Your response should consist of the data that follows, repeated in full without alteration.

> _GIVEN ENTRIES_:
..........

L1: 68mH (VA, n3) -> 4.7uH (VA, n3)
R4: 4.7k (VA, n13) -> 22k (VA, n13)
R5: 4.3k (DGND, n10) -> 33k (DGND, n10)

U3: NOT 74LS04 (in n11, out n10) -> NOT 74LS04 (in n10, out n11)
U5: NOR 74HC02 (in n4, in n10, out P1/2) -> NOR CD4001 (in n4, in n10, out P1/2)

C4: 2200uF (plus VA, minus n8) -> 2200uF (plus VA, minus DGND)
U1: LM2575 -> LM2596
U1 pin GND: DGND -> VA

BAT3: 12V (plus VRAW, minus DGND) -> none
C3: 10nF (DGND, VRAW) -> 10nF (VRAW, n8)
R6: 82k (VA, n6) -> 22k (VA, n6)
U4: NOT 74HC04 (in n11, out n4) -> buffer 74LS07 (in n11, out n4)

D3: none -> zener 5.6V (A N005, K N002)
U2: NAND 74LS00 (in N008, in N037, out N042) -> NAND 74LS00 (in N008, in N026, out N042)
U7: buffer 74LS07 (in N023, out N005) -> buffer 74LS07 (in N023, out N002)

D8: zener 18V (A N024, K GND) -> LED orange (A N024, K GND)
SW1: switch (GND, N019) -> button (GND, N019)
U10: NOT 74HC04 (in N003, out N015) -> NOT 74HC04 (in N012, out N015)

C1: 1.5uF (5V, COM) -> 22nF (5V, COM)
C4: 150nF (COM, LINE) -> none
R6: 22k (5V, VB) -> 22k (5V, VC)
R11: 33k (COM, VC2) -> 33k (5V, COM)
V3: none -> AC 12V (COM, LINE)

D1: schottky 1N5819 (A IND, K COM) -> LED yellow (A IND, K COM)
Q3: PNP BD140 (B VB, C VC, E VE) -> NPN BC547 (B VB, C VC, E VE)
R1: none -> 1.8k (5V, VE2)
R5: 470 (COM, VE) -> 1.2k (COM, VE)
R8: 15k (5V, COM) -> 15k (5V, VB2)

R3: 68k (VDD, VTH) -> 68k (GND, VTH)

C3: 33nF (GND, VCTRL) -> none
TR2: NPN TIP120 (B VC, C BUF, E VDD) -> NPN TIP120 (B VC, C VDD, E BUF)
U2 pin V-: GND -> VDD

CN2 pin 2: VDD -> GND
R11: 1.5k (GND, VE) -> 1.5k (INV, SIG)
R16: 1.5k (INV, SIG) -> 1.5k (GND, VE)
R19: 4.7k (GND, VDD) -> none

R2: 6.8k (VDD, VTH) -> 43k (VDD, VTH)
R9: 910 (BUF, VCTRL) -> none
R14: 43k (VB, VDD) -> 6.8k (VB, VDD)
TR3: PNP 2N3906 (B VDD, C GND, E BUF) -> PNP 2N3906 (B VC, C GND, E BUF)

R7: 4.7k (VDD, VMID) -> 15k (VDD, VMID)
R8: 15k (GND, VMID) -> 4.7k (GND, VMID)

..........

> _THE COMPLETED TASK_:
L1: 68mH (VA, n3) -> 4.7uH (VA, n3)
R4: 4.7k (VA, n13) -> 22k (VA, n13)
R5: 4.3k (DGND, n10) -> 33k (DGND, n10)

U3: NOT 74LS04 (in n11, out n10) -> NOT 74LS04 (in n10, out n11)
U5: NOR 74HC02 (in n4, in n10, out P1/2) -> NOR CD4001 (in n4, in n10, out P1/2)

C4: 2200uF (plus VA, minus n8) -> 2200uF (plus VA, minus DGND)
U1: LM2575 -> LM2596
U1 pin GND: DGND -> VA

BAT3: 12V (plus VRAW, minus DGND) -> none
C3: 10nF (DGND, VRAW) -> 10nF (VRAW, n8)
R6: 82k (VA, n6) -> 22k (VA, n6)
U4: NOT 74HC04 (in n11, out n4) -> buffer 74LS07 (in n11, out n4)

D3: none -> zener 5.6V (A N005, K N002)
U2: NAND 74LS00 (in N008, in N037, out N042) -> NAND 74LS00 (in N008, in N026, out N042)
U7: buffer 74LS07 (in N023, out N005) -> buffer 74LS07 (in N023, out N002)

D8: zener 18V (A N024, K GND) -> LED orange (A N024, K GND)
SW1: switch (GND, N019) -> button (GND, N019)
U10: NOT 74HC04 (in N003, out N015) -> NOT 74HC04 (in N012, out N015)

C1: 1.5uF (5V, COM) -> 22nF (5V, COM)
C4: 150nF (COM, LINE) -> none
R6: 22k (5V, VB) -> 22k (5V, VC)
R11: 33k (COM, VC2) -> 33k (5V, COM)
V3: none -> AC 12V (COM, LINE)

D1: schottky 1N5819 (A IND, K COM) -> LED yellow (A IND, K COM)
Q3: PNP BD140 (B VB, C VC, E VE) -> NPN BC547 (B VB, C VC, E VE)
R1: none -> 1.8k (5V, VE2)
R5: 470 (COM, VE) -> 1.2k (COM, VE)
R8: 15k (5V, COM) -> 15k (5V, VB2)

R3: 68k (VDD, VTH) -> 68k (GND, VTH)

C3: 33nF (GND, VCTRL) -> none
TR2: NPN TIP120 (B VC, C BUF, E VDD) -> NPN TIP120 (B VC, C VDD, E BUF)
U2 pin V-: GND -> VDD

CN2 pin 2: VDD -> GND
R11: 1.5k (GND, VE) -> 1.5k (INV, SIG)
R16: 1.5k (INV, SIG) -> 1.5k (GND, VE)
R19: 4.7k (GND, VDD) -> none

R2: 6.8k (VDD, VTH) -> 43k (VDD, VTH)
R9: 910 (BUF, VCTRL) -> none
R14: 43k (VB, VDD) -> 6.8k (VB, VDD)
TR3: PNP 2N3906 (B VDD, C GND, E BUF) -> PNP 2N3906 (B VC, C GND, E BUF)

R7: 4.7k (VDD, VMID) -> 15k (VDD, VMID)
R8: 15k (GND, VMID) -> 4.7k (GND, VMID)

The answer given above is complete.